:: MATERIAL PROVIDED

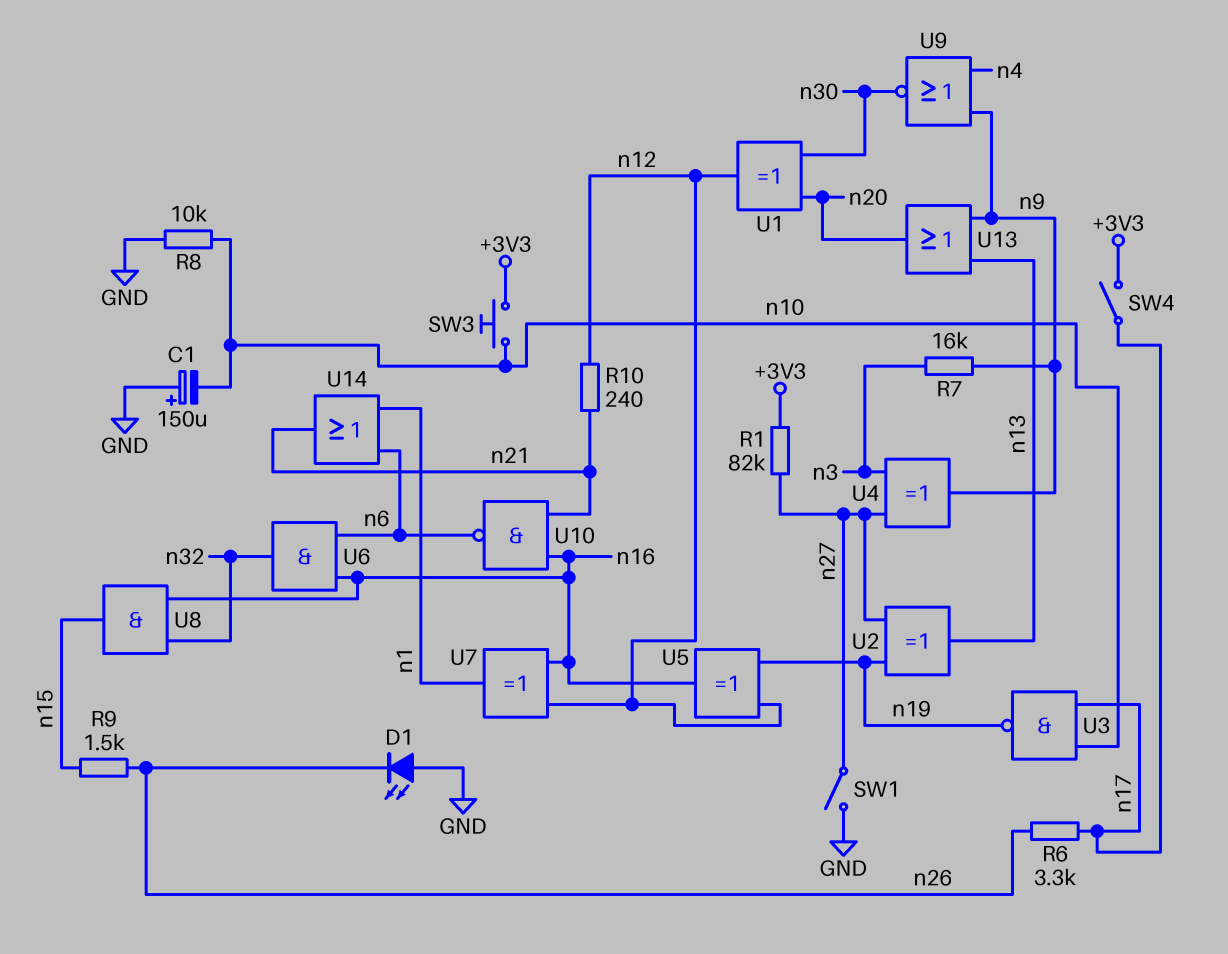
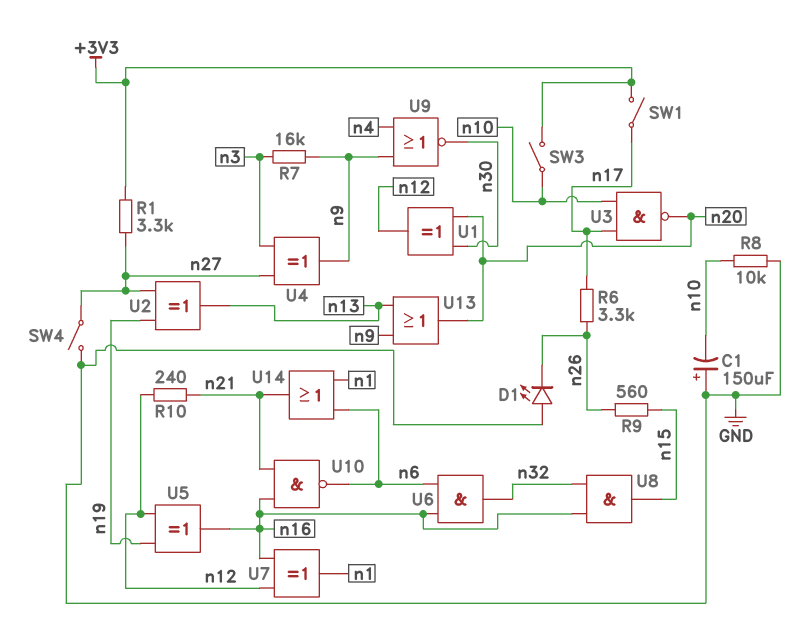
R1: 82k (+3V3, n27) -> 3.3k (+3V3, n27)
R9: 1.5k (n15, n26) -> 560 (n15, n26)
SW1: switch (GND, n27) -> switch (+3V3, n17)
SW3: button (+3V3, n10) -> switch (+3V3, n10)
SW4: switch (+3V3, n17) -> switch (GND, n27)
U3: NAND (in n10, in n17, out n19) -> NAND (in n10, in n17, out n20)

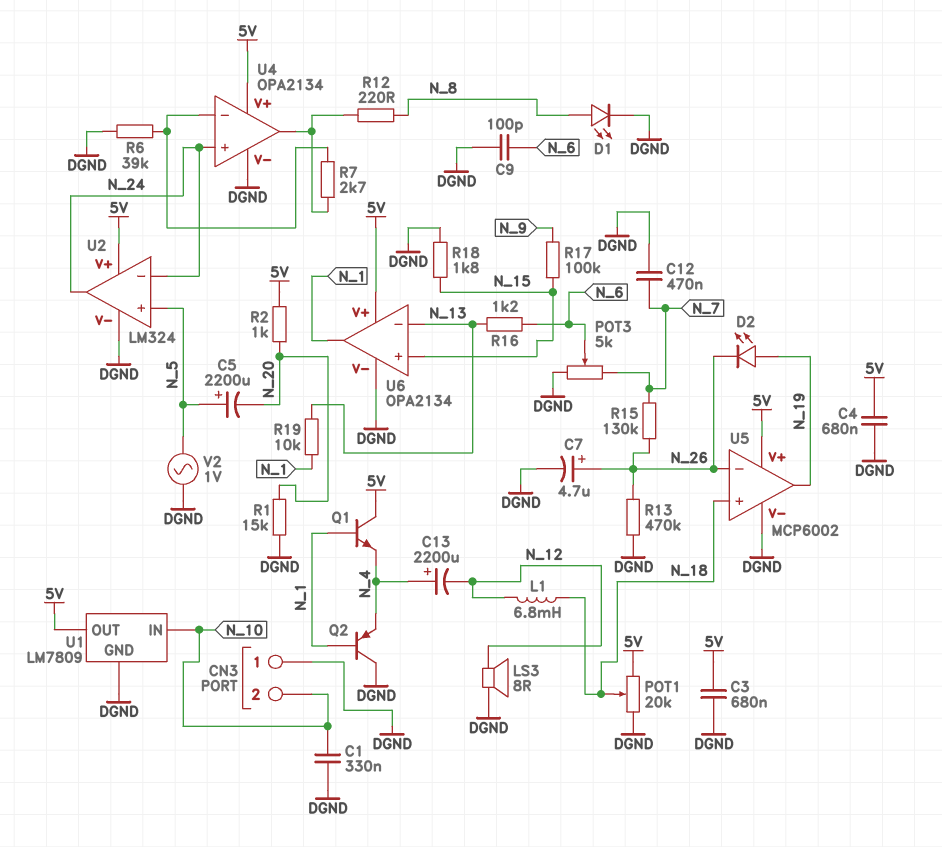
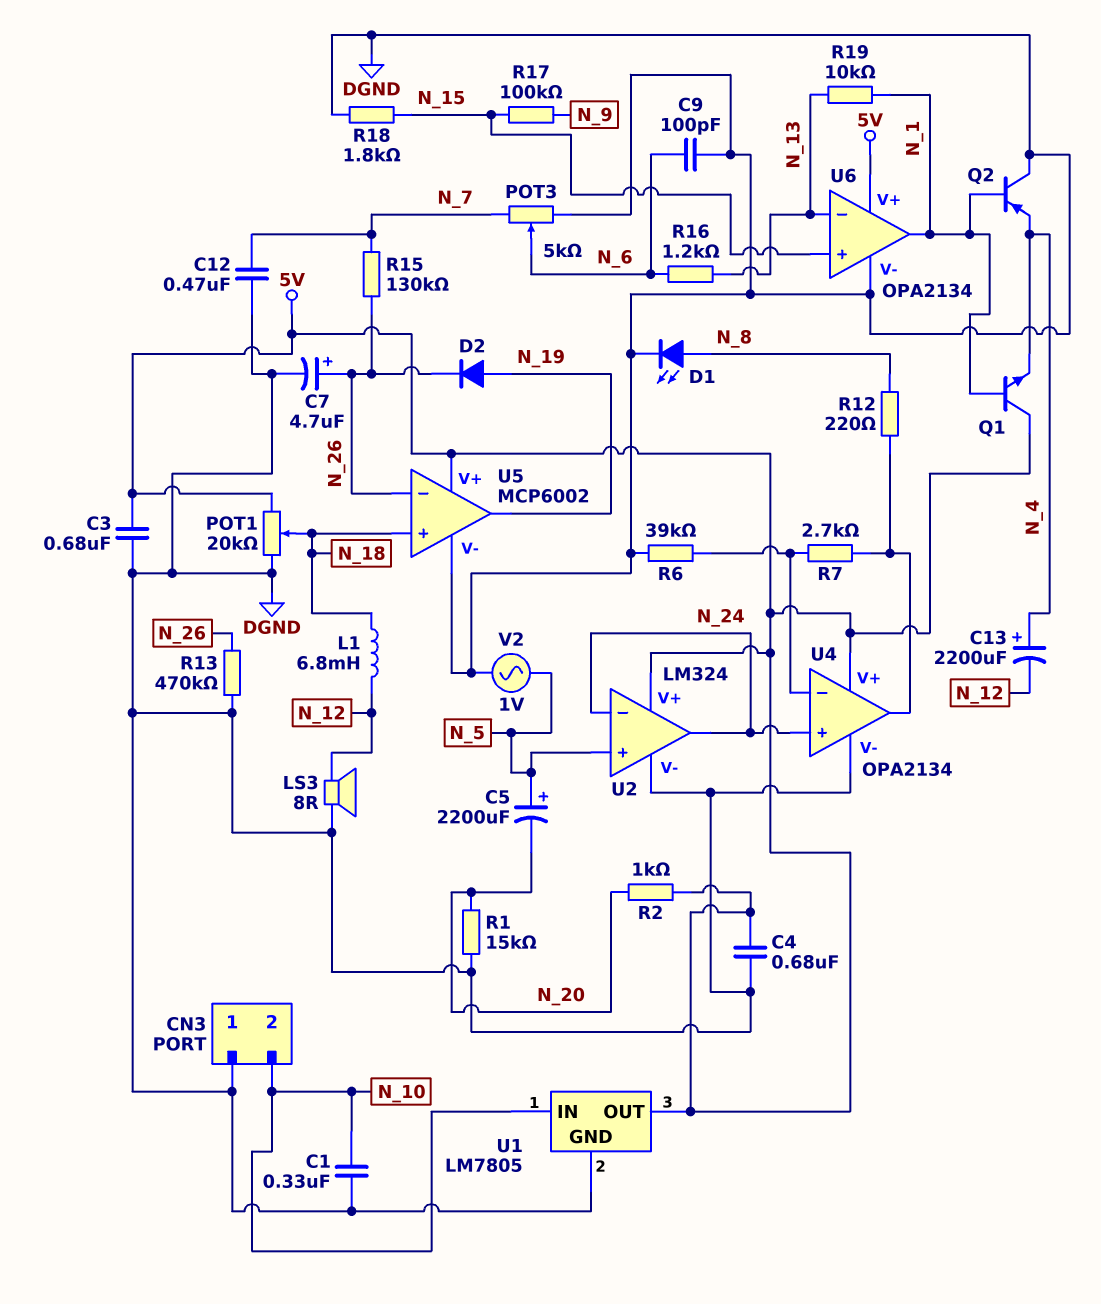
D2: LED (A N_19, K N_26) -> diode (A N_19, K N_26)
U1: LM7809 -> LM7805

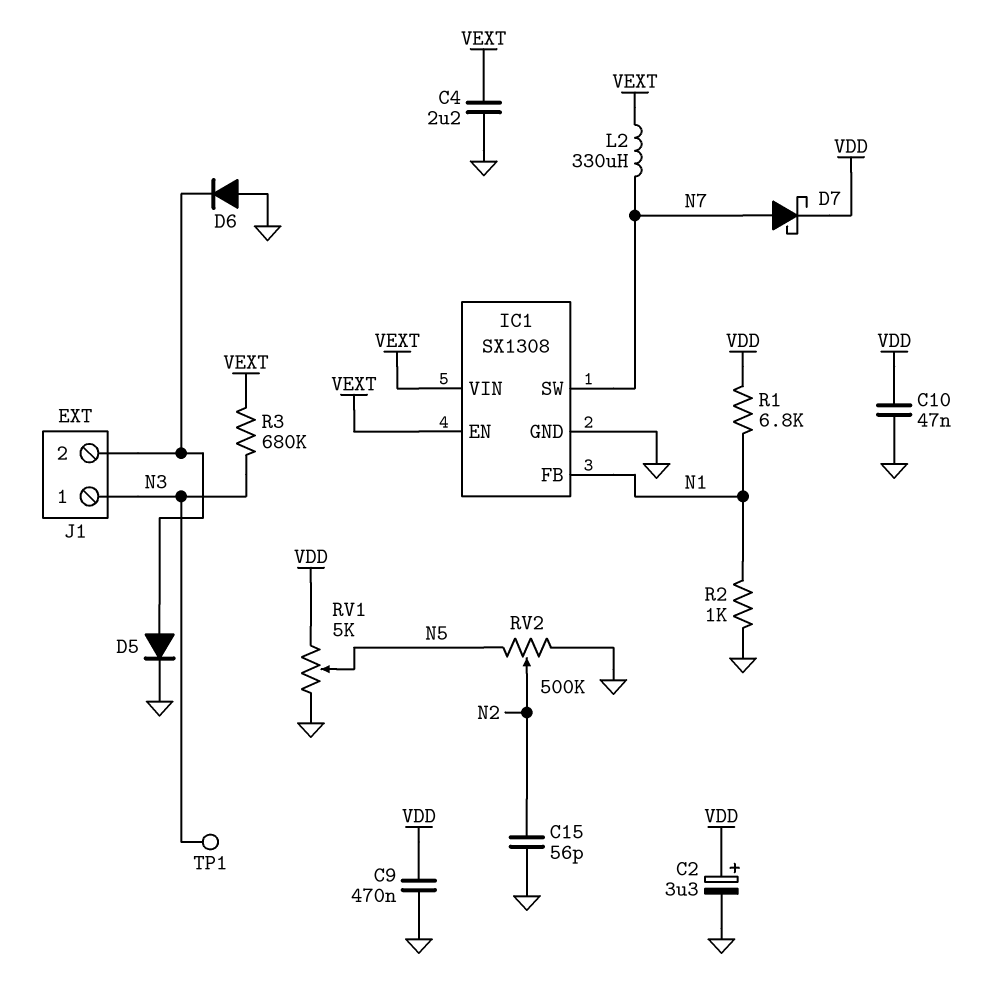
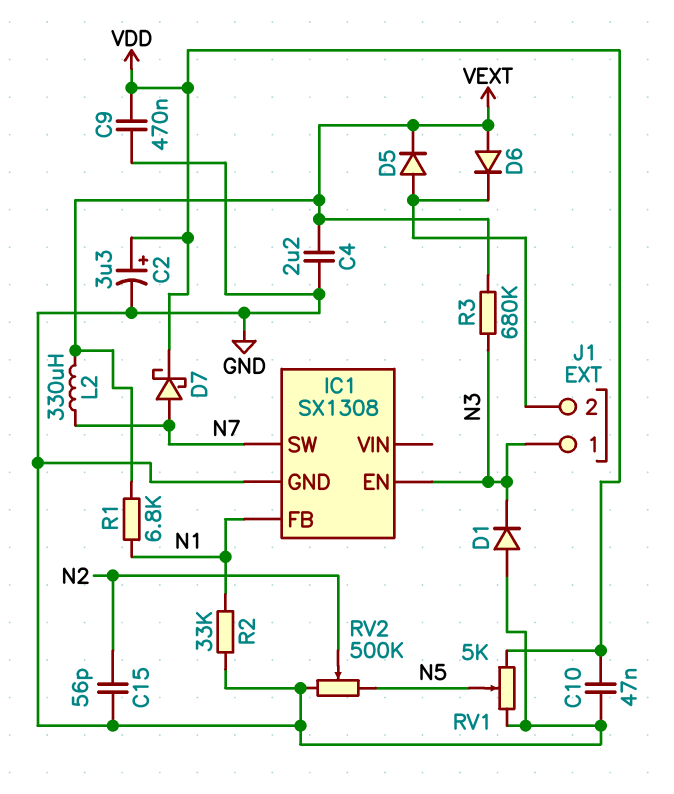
D1: none -> diode (A GND, K N3)
D5: diode (A J1/2, K GND) -> diode (A J1/2, K VEXT)
D6: diode (A GND, K J1/2) -> diode (A VEXT, K J1/2)
IC1 pin EN: VEXT -> N3
IC1 pin VIN: VEXT -> none
R1: 6.8k (N1, VDD) -> 6.8k (N1, VEXT)
R2: 1k (GND, N1) -> 33k (GND, N1)
TP1: test point (N3) -> none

::::

• **YOUR TASK**:
The number of lines in the data that hold "diode" must be the entire answer.

• **SOLUTION**:
4